> [Exercise requirements]
Reproduce every entry below exactly, minus the pictures.

> [Information given]
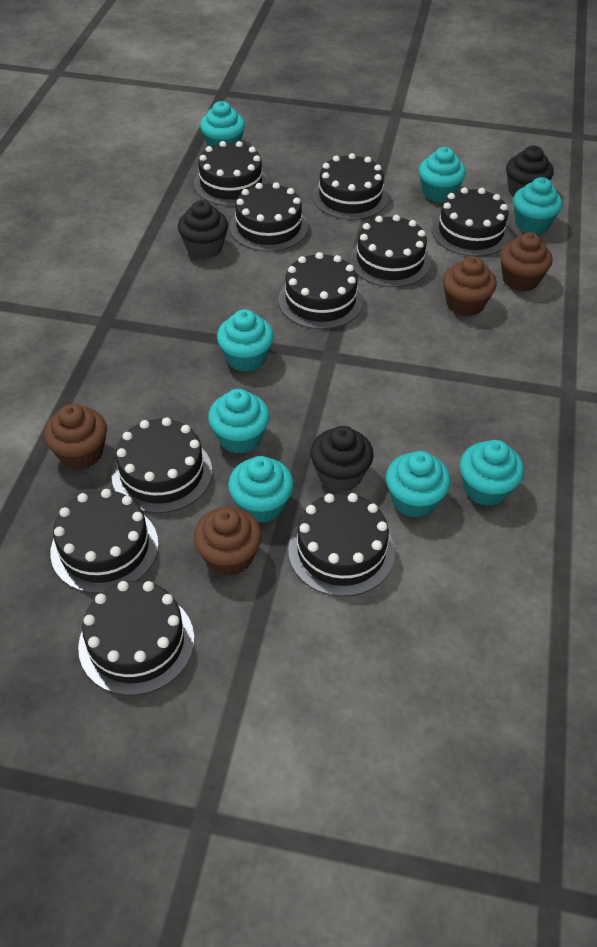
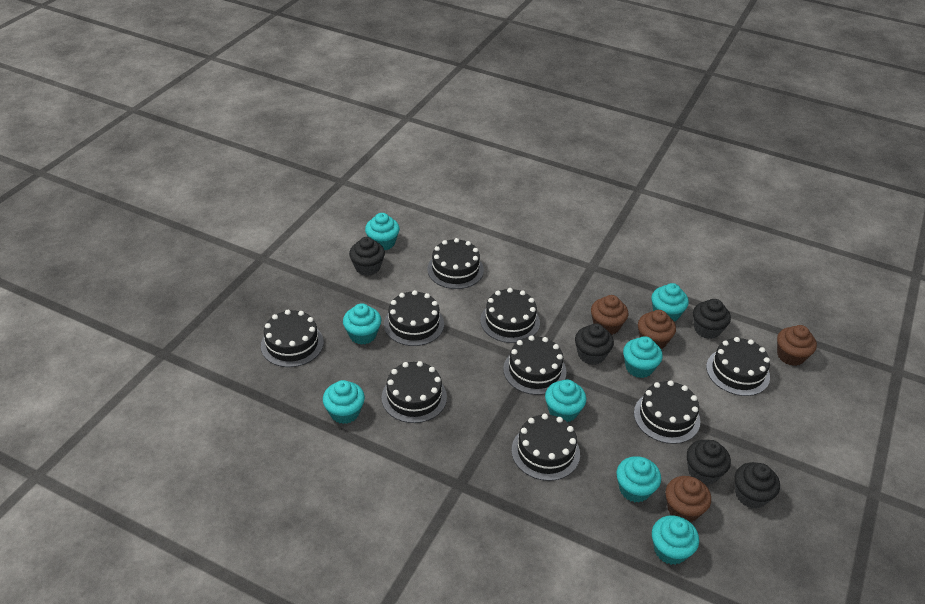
black cake: 10 -> 9
black cupcake: 3 -> 5

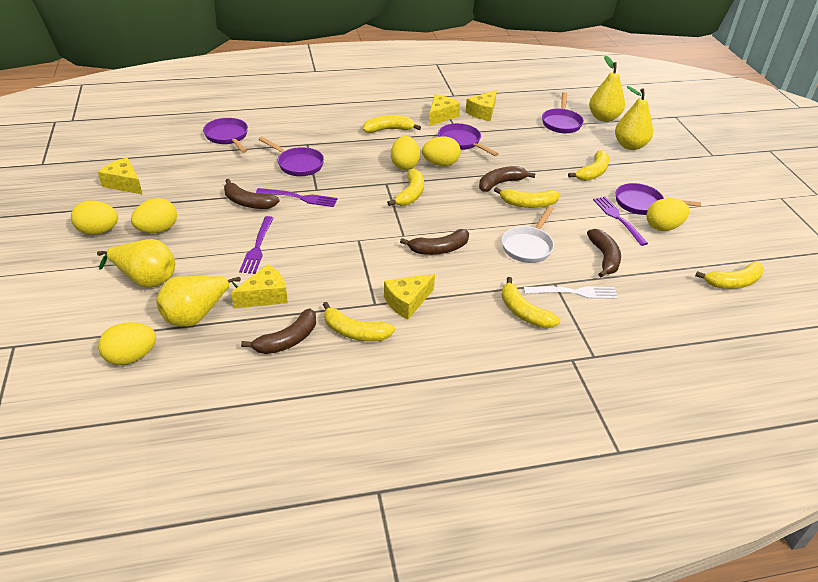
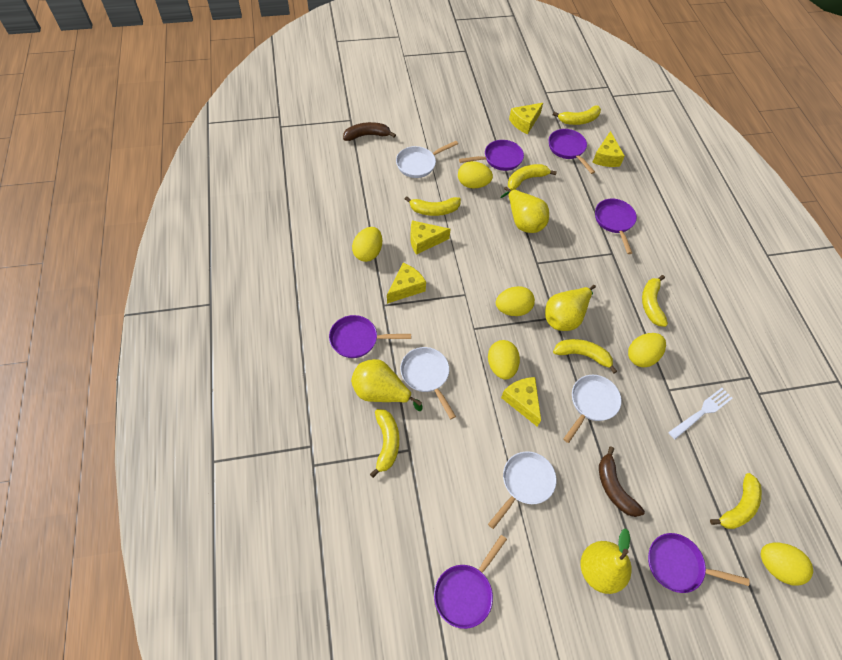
brown banana: 5 -> 2
purple fork: 3 -> 0
purple pan: 5 -> 6
white pan: 1 -> 4

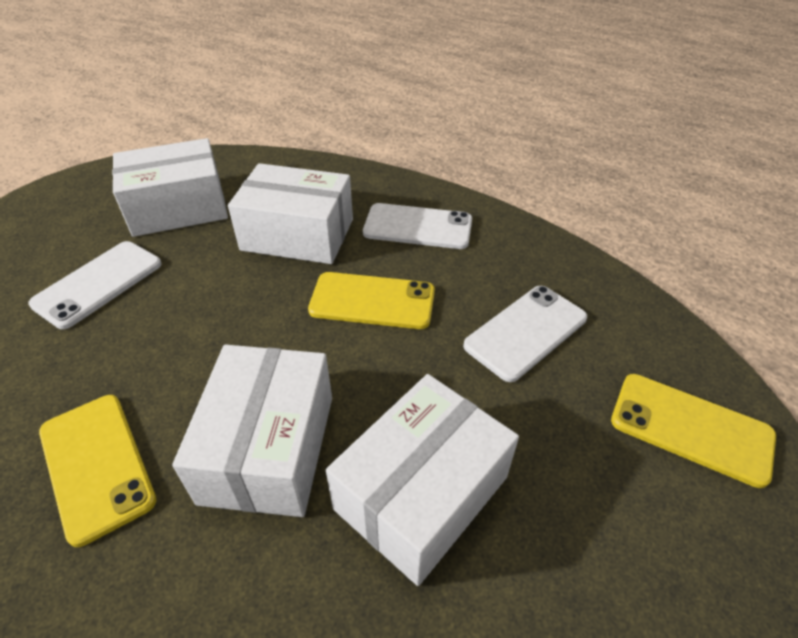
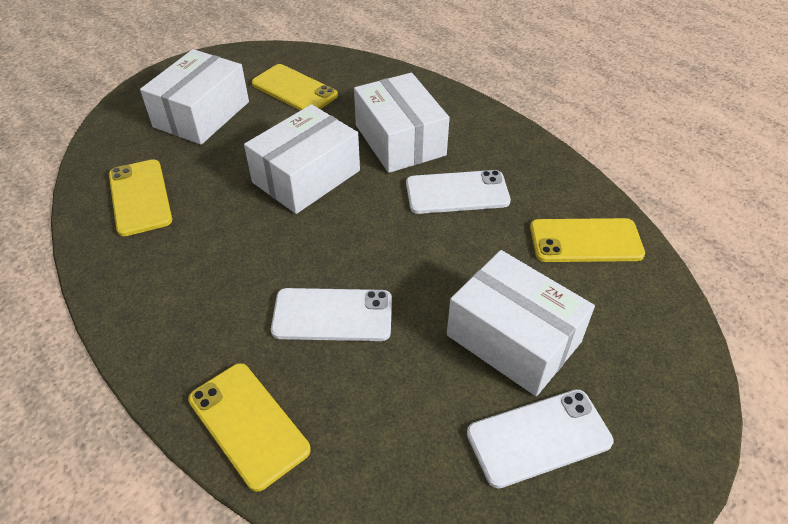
yellow phone: 3 -> 4

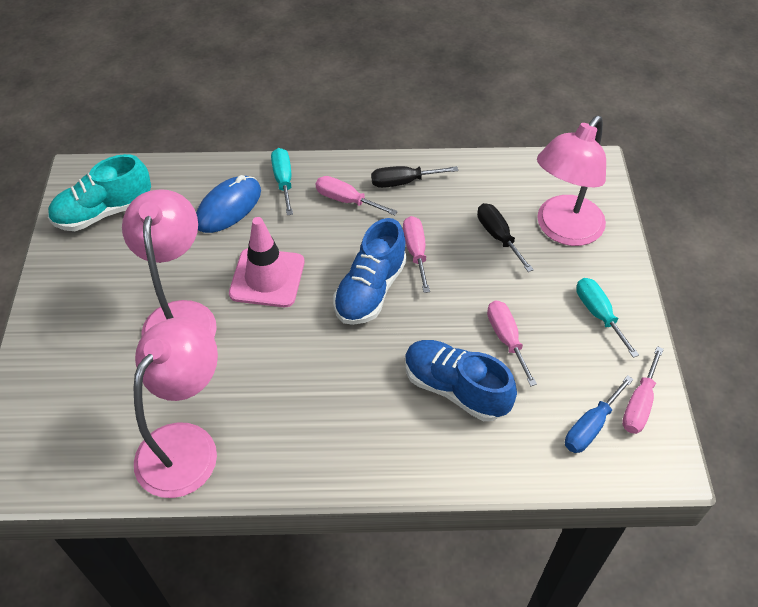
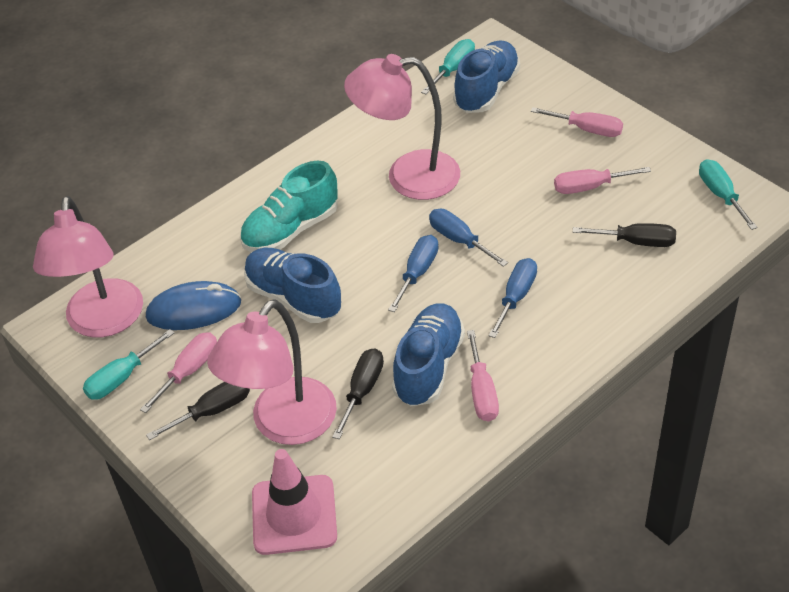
black screwdriver: 2 -> 3
blue screwdriver: 1 -> 3
blue shoe: 2 -> 3
turquoise screwdriver: 2 -> 3

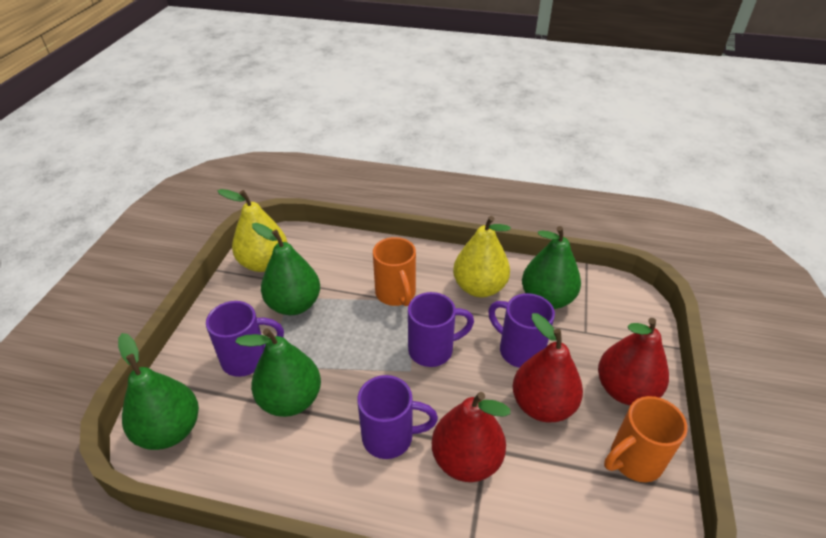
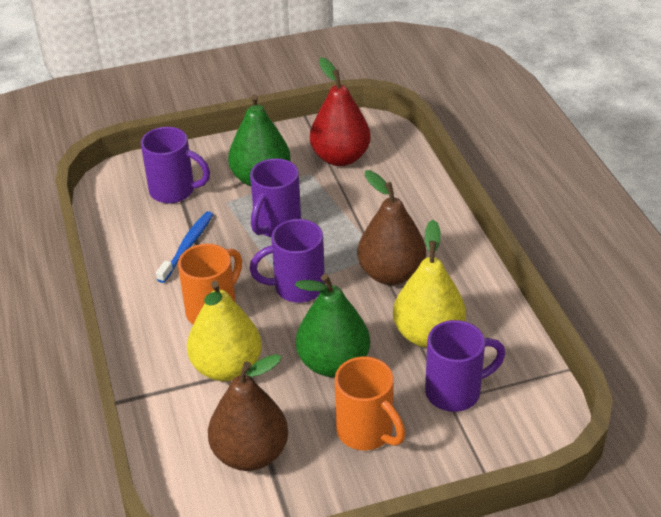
blue toothbrush: 0 -> 1
brown pear: 0 -> 2
green pear: 4 -> 2
red pear: 3 -> 1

> [Task response]
black cake: 10 -> 9
black cupcake: 3 -> 5

brown banana: 5 -> 2
purple fork: 3 -> 0
purple pan: 5 -> 6
white pan: 1 -> 4

yellow phone: 3 -> 4

black screwdriver: 2 -> 3
blue screwdriver: 1 -> 3
blue shoe: 2 -> 3
turquoise screwdriver: 2 -> 3

blue toothbrush: 0 -> 1
brown pear: 0 -> 2
green pear: 4 -> 2
red pear: 3 -> 1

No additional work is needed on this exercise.